[[ DATA SHOWN, beginning ]]
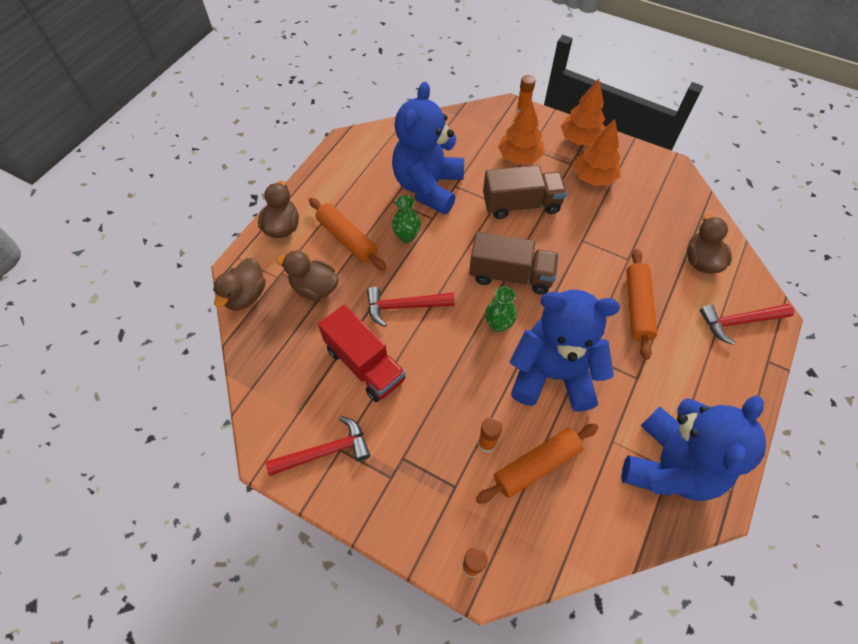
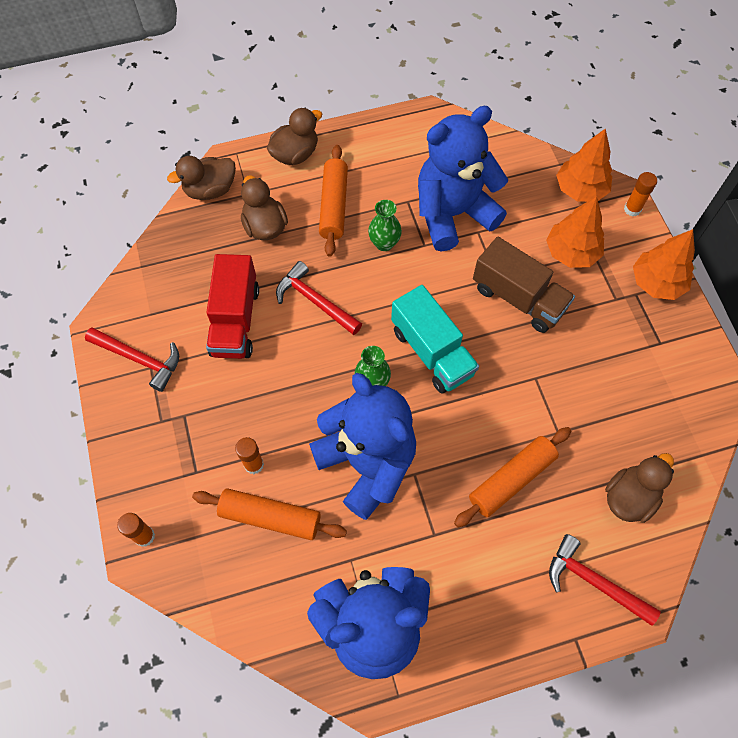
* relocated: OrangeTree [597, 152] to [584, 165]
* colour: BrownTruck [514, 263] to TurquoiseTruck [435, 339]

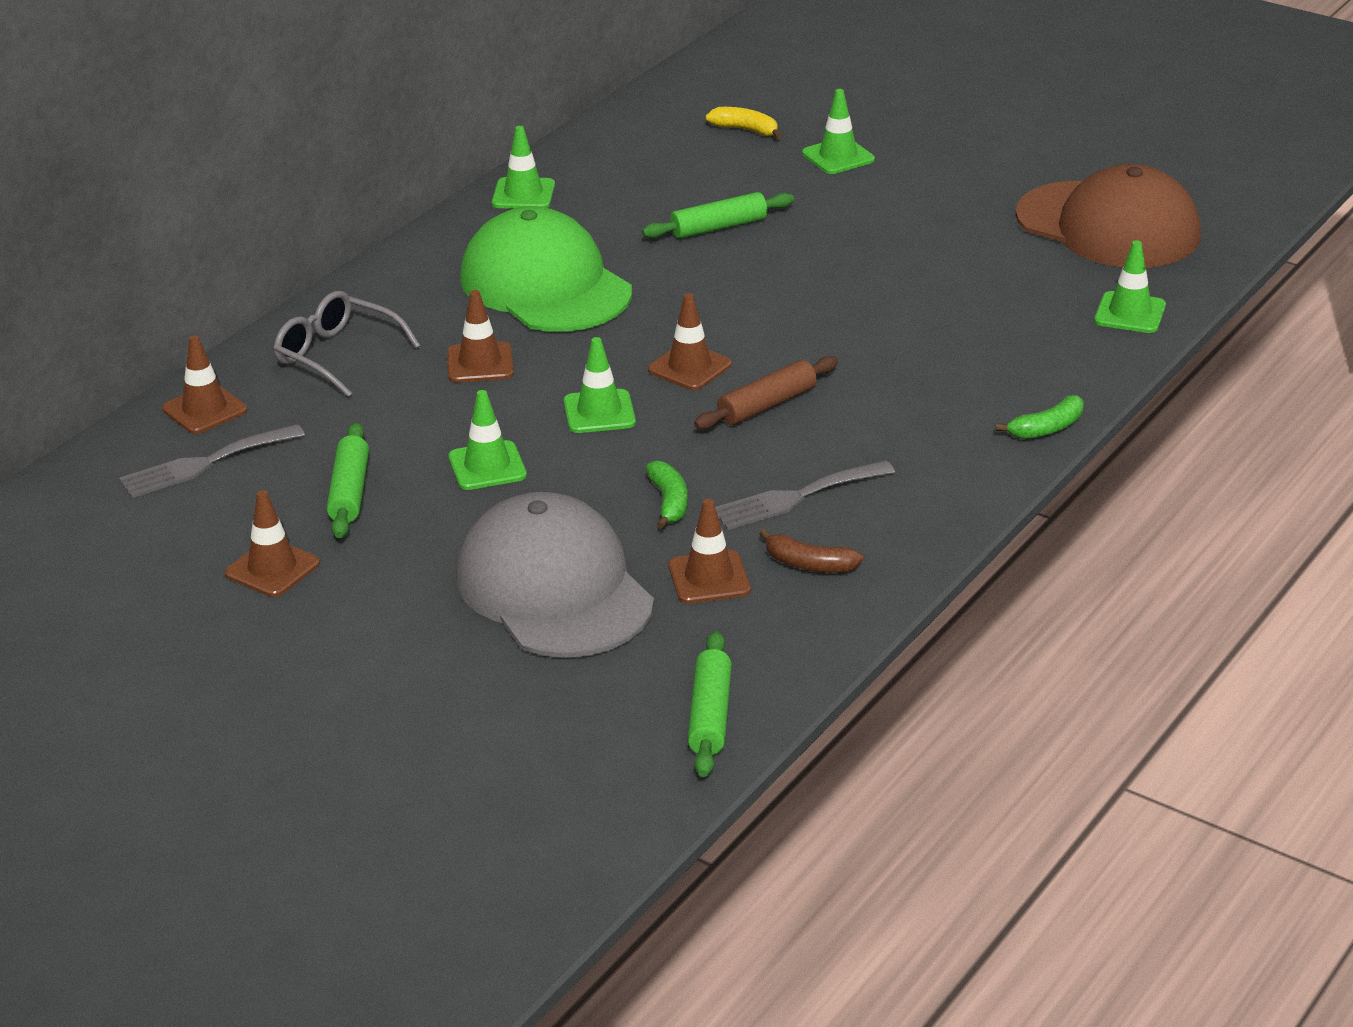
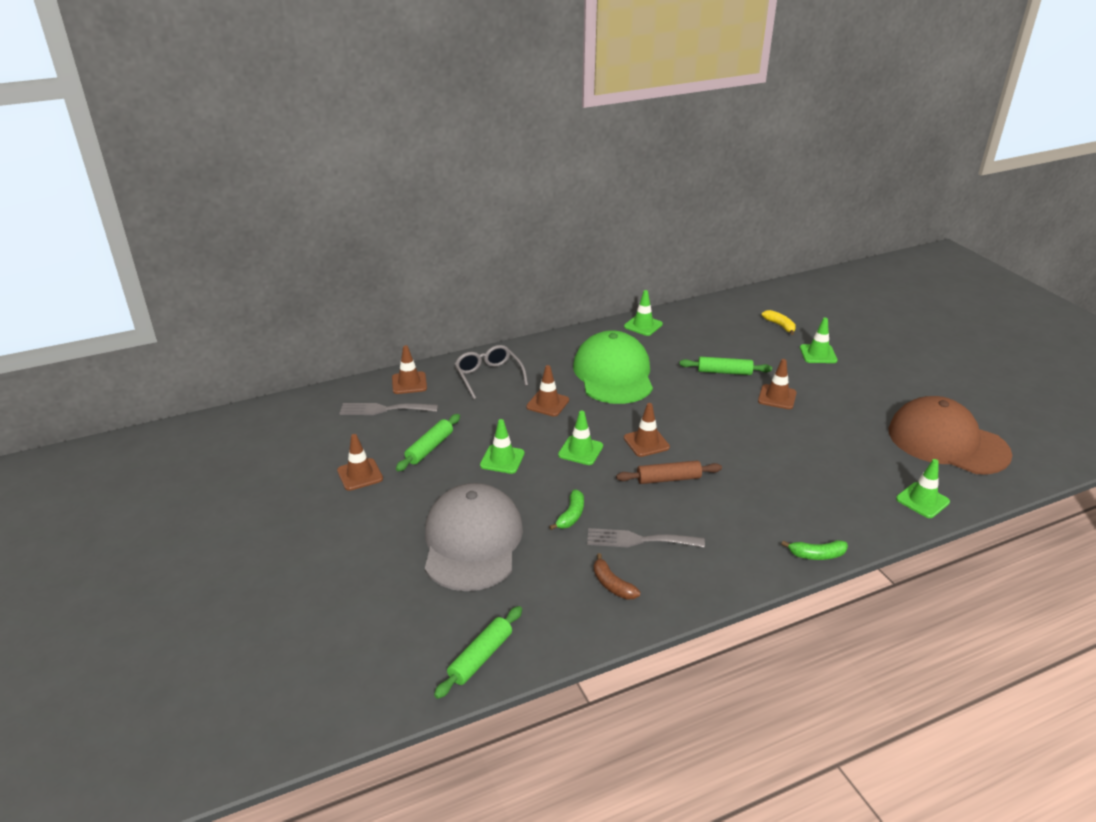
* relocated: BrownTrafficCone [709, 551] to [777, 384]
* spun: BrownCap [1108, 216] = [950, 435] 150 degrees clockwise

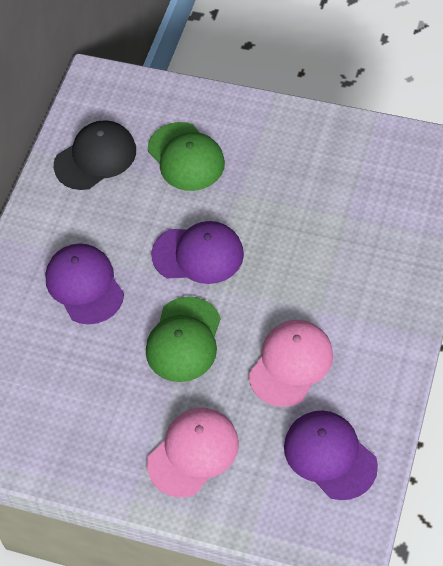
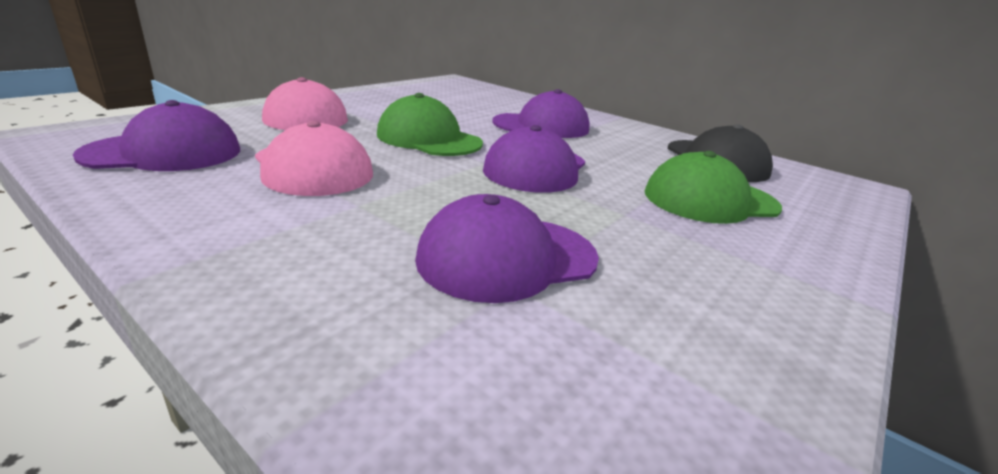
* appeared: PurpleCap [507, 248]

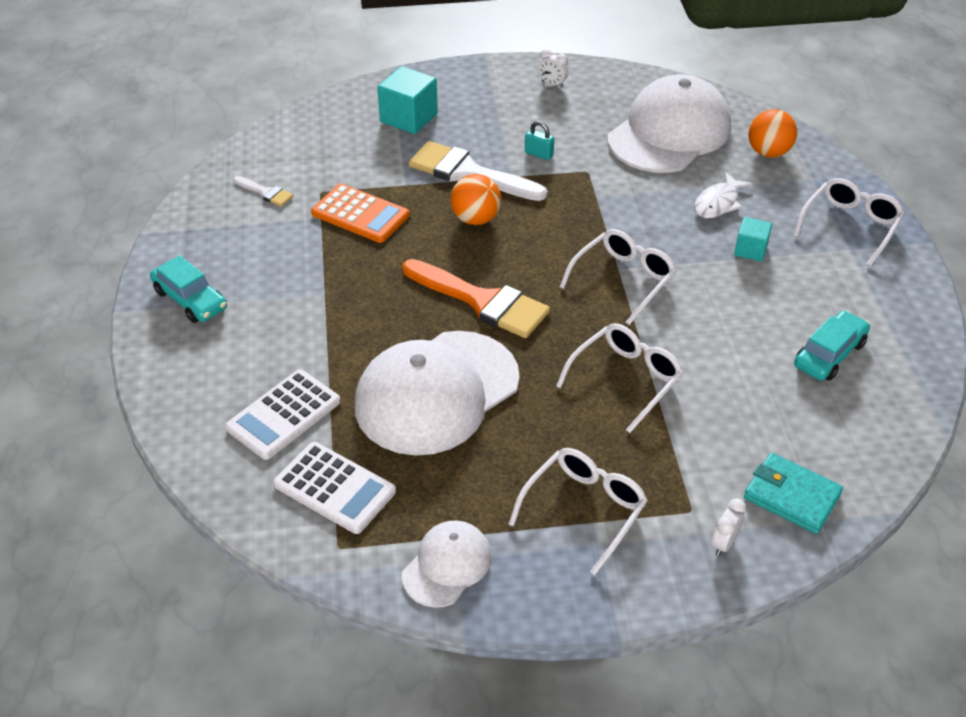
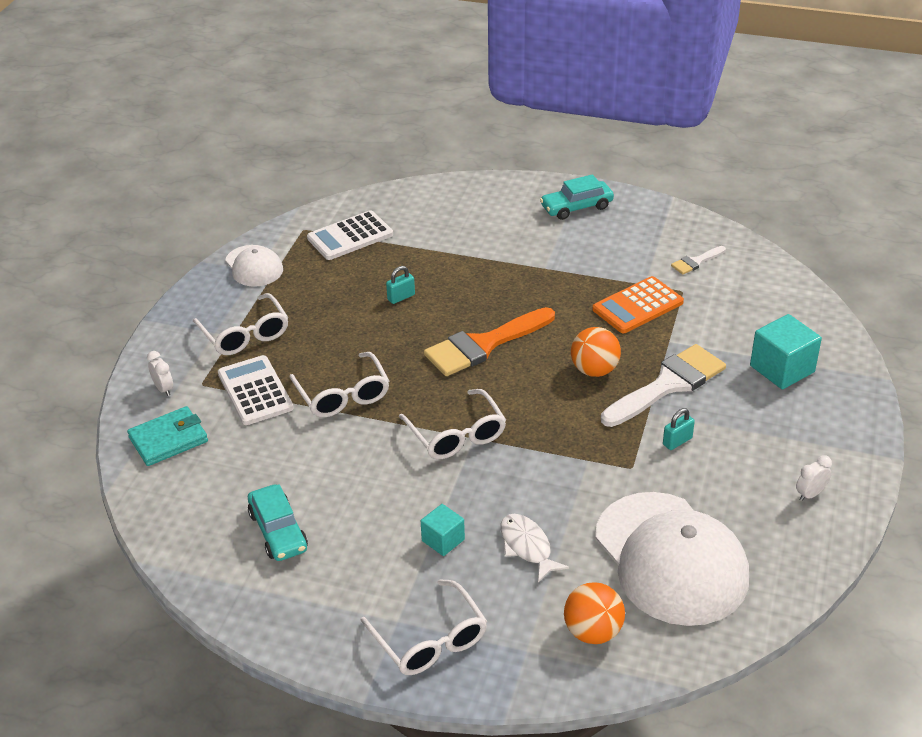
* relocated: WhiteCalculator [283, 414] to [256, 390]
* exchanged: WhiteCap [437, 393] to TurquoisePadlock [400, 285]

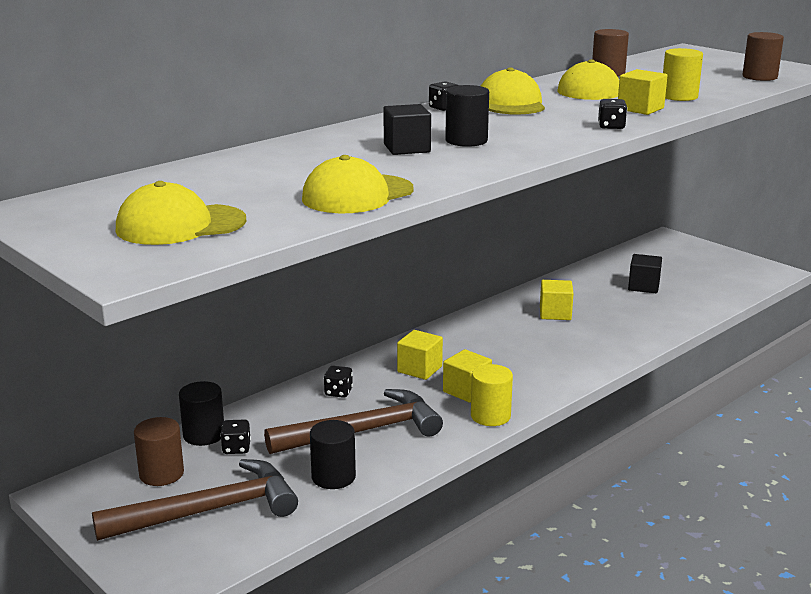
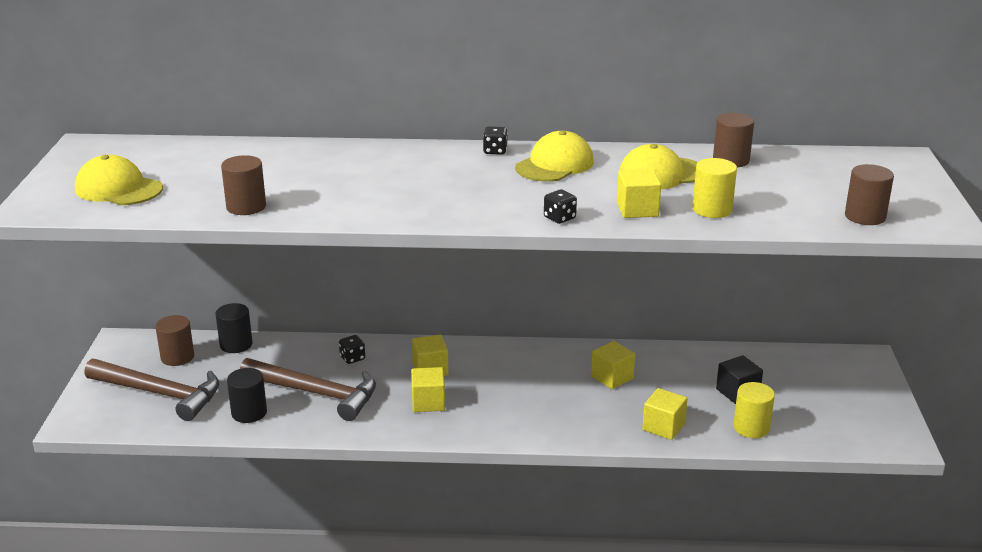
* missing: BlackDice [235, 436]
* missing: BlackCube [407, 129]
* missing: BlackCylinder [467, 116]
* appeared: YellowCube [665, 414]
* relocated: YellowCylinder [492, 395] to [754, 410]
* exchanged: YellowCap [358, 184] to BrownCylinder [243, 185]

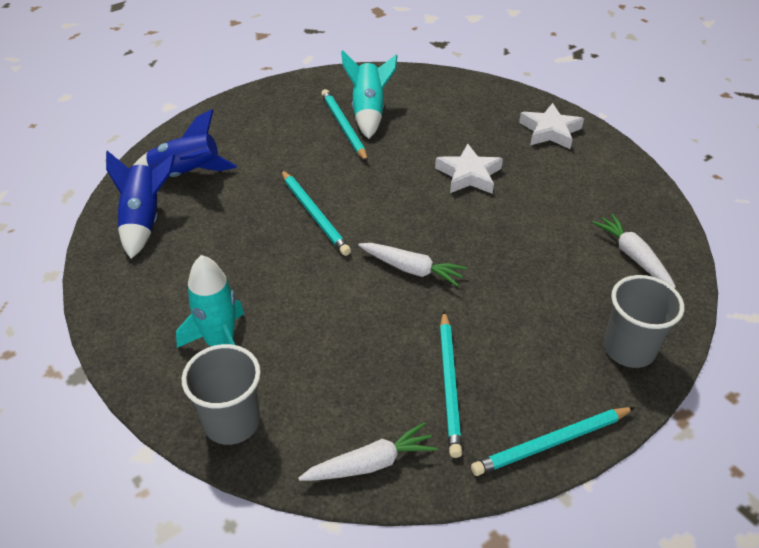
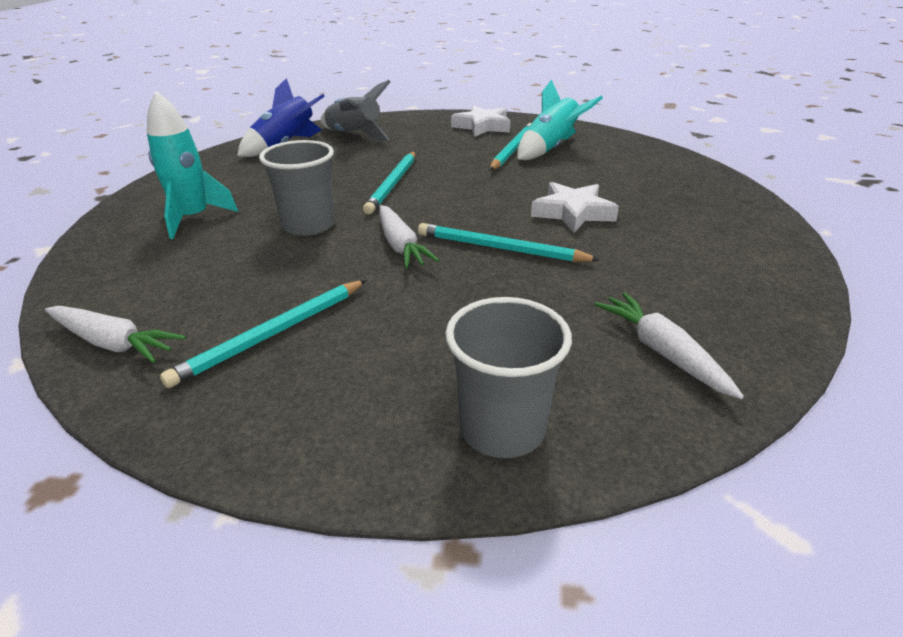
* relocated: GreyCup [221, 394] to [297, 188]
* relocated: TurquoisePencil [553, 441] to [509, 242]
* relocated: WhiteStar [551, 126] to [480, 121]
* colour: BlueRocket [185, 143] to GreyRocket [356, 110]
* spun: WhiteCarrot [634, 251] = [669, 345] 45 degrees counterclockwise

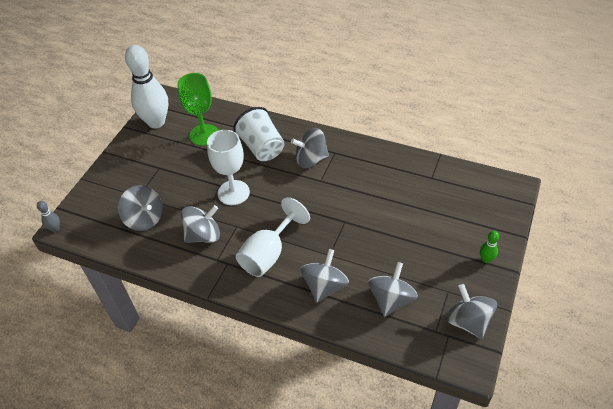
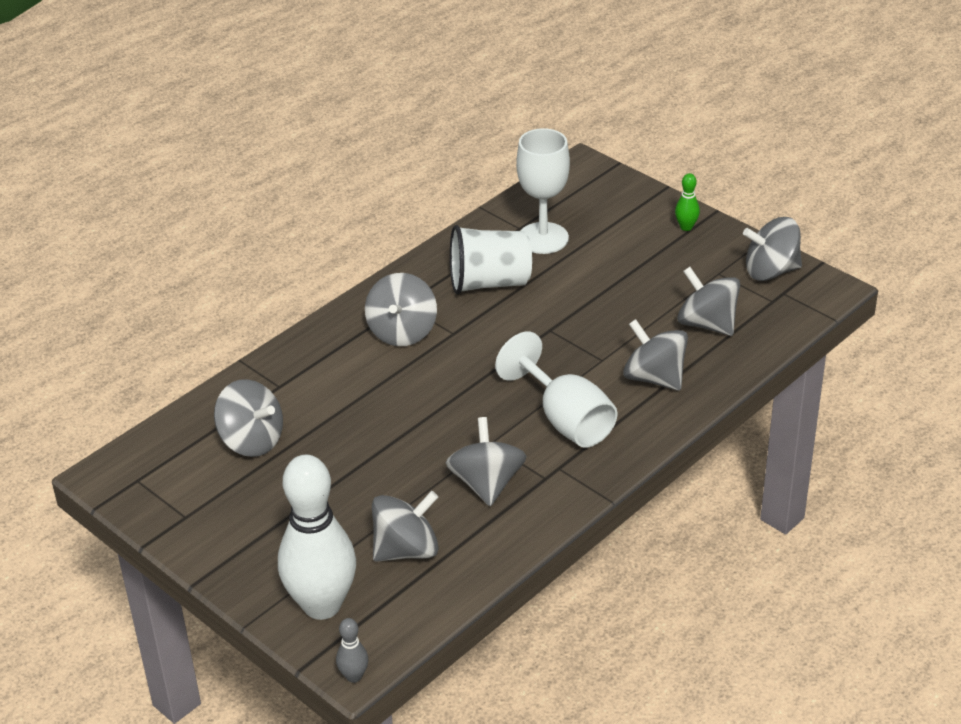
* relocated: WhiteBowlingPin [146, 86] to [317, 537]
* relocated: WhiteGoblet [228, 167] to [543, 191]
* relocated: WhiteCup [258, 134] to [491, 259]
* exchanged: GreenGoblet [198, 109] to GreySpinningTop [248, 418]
[[ DATA SHOWN, end ]]
## EXERCISE OBJECTIVE:
Output the listing above exactly, pictures omitted.

## WRITTEN RESPONSE:
* relocated: OrangeTree [597, 152] to [584, 165]
* colour: BrownTruck [514, 263] to TurquoiseTruck [435, 339]

* relocated: BrownTrafficCone [709, 551] to [777, 384]
* spun: BrownCap [1108, 216] = [950, 435] 150 degrees clockwise

* appeared: PurpleCap [507, 248]

* relocated: WhiteCalculator [283, 414] to [256, 390]
* exchanged: WhiteCap [437, 393] to TurquoisePadlock [400, 285]

* missing: BlackDice [235, 436]
* missing: BlackCube [407, 129]
* missing: BlackCylinder [467, 116]
* appeared: YellowCube [665, 414]
* relocated: YellowCylinder [492, 395] to [754, 410]
* exchanged: YellowCap [358, 184] to BrownCylinder [243, 185]

* relocated: GreyCup [221, 394] to [297, 188]
* relocated: TurquoisePencil [553, 441] to [509, 242]
* relocated: WhiteStar [551, 126] to [480, 121]
* colour: BlueRocket [185, 143] to GreyRocket [356, 110]
* spun: WhiteCarrot [634, 251] = [669, 345] 45 degrees counterclockwise

* relocated: WhiteBowlingPin [146, 86] to [317, 537]
* relocated: WhiteGoblet [228, 167] to [543, 191]
* relocated: WhiteCup [258, 134] to [491, 259]
* exchanged: GreenGoblet [198, 109] to GreySpinningTop [248, 418]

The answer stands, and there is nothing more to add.